== Object transformation records ==
----

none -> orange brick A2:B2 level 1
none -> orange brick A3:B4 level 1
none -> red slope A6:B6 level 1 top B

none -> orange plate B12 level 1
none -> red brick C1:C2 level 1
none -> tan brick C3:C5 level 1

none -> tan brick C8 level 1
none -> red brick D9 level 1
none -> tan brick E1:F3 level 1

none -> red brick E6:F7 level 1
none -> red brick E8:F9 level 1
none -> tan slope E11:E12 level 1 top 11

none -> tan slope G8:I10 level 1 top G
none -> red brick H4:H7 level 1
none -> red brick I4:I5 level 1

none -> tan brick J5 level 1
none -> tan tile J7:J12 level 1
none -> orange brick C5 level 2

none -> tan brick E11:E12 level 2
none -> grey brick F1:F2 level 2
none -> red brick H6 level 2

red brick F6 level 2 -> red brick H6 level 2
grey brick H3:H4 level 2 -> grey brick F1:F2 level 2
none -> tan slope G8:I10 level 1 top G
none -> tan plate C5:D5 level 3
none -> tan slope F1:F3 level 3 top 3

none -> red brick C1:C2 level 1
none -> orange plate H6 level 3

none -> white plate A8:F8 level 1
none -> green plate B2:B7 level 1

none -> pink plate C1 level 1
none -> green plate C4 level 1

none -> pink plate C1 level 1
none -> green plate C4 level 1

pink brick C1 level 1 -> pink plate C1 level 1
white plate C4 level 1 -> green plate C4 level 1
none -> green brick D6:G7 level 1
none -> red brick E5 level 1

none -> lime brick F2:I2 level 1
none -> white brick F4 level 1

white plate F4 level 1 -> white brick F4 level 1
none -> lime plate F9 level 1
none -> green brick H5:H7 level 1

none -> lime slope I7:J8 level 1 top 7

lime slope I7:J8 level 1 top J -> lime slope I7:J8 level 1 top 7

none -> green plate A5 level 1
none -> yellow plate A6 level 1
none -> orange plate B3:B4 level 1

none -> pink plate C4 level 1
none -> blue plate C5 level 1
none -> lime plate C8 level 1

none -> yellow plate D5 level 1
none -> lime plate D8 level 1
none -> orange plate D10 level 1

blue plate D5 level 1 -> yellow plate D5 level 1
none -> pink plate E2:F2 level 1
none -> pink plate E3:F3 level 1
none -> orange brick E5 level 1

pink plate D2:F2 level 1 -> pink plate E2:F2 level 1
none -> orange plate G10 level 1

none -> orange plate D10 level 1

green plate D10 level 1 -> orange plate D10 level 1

----

== BRIEF ==
Report the lines above that contain "lime".

== TASK RESPONSE ==
none -> lime brick F2:I2 level 1
none -> lime plate F9 level 1
none -> lime slope I7:J8 level 1 top 7
lime slope I7:J8 level 1 top J -> lime slope I7:J8 level 1 top 7
none -> lime plate C8 level 1
none -> lime plate D8 level 1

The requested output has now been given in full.